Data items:
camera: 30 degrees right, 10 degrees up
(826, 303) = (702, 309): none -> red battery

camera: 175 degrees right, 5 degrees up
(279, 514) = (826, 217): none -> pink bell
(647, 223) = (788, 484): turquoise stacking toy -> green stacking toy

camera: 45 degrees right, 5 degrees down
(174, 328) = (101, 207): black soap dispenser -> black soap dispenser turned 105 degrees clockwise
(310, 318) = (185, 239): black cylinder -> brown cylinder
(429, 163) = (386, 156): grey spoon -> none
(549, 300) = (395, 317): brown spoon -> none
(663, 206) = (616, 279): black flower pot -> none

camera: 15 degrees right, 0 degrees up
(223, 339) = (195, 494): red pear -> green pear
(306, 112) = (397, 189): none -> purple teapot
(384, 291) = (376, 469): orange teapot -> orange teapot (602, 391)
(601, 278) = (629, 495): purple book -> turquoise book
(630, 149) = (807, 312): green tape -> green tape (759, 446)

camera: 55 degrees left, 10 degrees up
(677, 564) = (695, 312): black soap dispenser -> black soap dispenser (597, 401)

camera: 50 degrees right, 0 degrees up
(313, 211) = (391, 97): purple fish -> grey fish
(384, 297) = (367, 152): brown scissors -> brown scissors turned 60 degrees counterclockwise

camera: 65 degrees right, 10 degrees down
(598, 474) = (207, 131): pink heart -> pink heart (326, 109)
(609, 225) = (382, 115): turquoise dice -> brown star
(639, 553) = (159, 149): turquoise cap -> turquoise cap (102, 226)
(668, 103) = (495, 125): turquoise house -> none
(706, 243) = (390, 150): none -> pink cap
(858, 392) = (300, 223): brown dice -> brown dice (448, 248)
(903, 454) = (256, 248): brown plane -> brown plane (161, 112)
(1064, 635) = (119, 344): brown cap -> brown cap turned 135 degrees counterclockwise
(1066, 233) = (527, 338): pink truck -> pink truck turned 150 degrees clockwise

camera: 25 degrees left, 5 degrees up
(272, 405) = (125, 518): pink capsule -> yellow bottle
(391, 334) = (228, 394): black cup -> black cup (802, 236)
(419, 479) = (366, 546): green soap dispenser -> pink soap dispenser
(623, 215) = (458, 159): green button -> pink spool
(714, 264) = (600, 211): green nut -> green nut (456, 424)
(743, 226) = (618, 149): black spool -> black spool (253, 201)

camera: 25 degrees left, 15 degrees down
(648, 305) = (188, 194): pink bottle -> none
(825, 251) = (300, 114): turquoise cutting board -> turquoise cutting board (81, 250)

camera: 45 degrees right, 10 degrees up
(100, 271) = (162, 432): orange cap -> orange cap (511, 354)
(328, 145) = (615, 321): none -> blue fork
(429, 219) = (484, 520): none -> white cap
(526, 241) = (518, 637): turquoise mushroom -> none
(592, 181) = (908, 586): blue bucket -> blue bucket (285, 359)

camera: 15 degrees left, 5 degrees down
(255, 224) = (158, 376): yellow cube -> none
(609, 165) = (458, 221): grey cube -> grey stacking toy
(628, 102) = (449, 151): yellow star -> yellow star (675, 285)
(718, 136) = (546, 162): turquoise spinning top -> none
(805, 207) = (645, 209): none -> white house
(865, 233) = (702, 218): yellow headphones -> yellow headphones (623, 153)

[AIM OF THE EXERCISE] Set every line down again exactly. Begin with the first line of the entries and finish with the line containing "(743, 226) = (618, 149): black".

[ANSWER TO THIS EXERCISE]
camera: 30 degrees right, 10 degrees up
(826, 303) = (702, 309): none -> red battery

camera: 175 degrees right, 5 degrees up
(279, 514) = (826, 217): none -> pink bell
(647, 223) = (788, 484): turquoise stacking toy -> green stacking toy

camera: 45 degrees right, 5 degrees down
(174, 328) = (101, 207): black soap dispenser -> black soap dispenser turned 105 degrees clockwise
(310, 318) = (185, 239): black cylinder -> brown cylinder
(429, 163) = (386, 156): grey spoon -> none
(549, 300) = (395, 317): brown spoon -> none
(663, 206) = (616, 279): black flower pot -> none

camera: 15 degrees right, 0 degrees up
(223, 339) = (195, 494): red pear -> green pear
(306, 112) = (397, 189): none -> purple teapot
(384, 291) = (376, 469): orange teapot -> orange teapot (602, 391)
(601, 278) = (629, 495): purple book -> turquoise book
(630, 149) = (807, 312): green tape -> green tape (759, 446)

camera: 55 degrees left, 10 degrees up
(677, 564) = (695, 312): black soap dispenser -> black soap dispenser (597, 401)

camera: 50 degrees right, 0 degrees up
(313, 211) = (391, 97): purple fish -> grey fish
(384, 297) = (367, 152): brown scissors -> brown scissors turned 60 degrees counterclockwise

camera: 65 degrees right, 10 degrees down
(598, 474) = (207, 131): pink heart -> pink heart (326, 109)
(609, 225) = (382, 115): turquoise dice -> brown star
(639, 553) = (159, 149): turquoise cap -> turquoise cap (102, 226)
(668, 103) = (495, 125): turquoise house -> none
(706, 243) = (390, 150): none -> pink cap
(858, 392) = (300, 223): brown dice -> brown dice (448, 248)
(903, 454) = (256, 248): brown plane -> brown plane (161, 112)
(1064, 635) = (119, 344): brown cap -> brown cap turned 135 degrees counterclockwise
(1066, 233) = (527, 338): pink truck -> pink truck turned 150 degrees clockwise

camera: 25 degrees left, 5 degrees up
(272, 405) = (125, 518): pink capsule -> yellow bottle
(391, 334) = (228, 394): black cup -> black cup (802, 236)
(419, 479) = (366, 546): green soap dispenser -> pink soap dispenser
(623, 215) = (458, 159): green button -> pink spool
(714, 264) = (600, 211): green nut -> green nut (456, 424)
(743, 226) = (618, 149): black spool -> black spool (253, 201)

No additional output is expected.